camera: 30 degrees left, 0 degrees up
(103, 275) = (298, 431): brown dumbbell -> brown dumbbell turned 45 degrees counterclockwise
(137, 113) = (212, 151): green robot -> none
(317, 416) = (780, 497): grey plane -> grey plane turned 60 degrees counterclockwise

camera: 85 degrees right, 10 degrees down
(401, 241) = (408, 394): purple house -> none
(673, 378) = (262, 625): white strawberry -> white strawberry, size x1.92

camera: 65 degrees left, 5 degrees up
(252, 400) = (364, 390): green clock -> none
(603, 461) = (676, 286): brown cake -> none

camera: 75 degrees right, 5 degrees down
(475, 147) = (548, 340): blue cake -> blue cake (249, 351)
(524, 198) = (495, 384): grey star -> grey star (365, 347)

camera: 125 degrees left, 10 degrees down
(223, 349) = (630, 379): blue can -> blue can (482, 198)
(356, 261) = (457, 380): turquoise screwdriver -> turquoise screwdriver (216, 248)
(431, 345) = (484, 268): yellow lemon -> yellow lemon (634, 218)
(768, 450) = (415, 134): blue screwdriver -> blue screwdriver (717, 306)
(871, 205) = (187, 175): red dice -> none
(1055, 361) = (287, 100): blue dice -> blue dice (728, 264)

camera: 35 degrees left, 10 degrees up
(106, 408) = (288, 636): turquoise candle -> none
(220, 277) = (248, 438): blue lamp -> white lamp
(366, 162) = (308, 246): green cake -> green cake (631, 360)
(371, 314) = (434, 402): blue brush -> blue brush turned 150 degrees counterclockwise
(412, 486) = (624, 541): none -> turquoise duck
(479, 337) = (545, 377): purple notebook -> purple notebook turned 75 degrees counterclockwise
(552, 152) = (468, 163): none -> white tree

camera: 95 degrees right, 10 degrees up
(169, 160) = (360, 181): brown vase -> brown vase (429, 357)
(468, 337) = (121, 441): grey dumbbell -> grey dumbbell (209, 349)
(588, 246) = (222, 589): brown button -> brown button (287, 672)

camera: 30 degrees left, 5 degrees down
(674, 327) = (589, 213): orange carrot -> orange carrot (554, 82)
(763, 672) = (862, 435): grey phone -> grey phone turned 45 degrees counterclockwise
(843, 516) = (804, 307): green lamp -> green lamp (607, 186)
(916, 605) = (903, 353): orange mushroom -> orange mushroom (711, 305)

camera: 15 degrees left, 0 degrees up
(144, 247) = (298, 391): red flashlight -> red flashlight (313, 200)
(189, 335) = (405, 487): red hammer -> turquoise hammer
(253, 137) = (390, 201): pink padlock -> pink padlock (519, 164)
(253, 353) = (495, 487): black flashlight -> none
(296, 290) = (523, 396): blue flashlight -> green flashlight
☆ ☆ ☆ ☆ ☆ ☆ ☆
(Exercise prompt)
Stop at the line containing "(401, 241) = (408, 394): purple house -> none". Please print exactly every line before it from the start of the records, plus that line itself, and nothing else.

(Problem solution)
camera: 30 degrees left, 0 degrees up
(103, 275) = (298, 431): brown dumbbell -> brown dumbbell turned 45 degrees counterclockwise
(137, 113) = (212, 151): green robot -> none
(317, 416) = (780, 497): grey plane -> grey plane turned 60 degrees counterclockwise

camera: 85 degrees right, 10 degrees down
(401, 241) = (408, 394): purple house -> none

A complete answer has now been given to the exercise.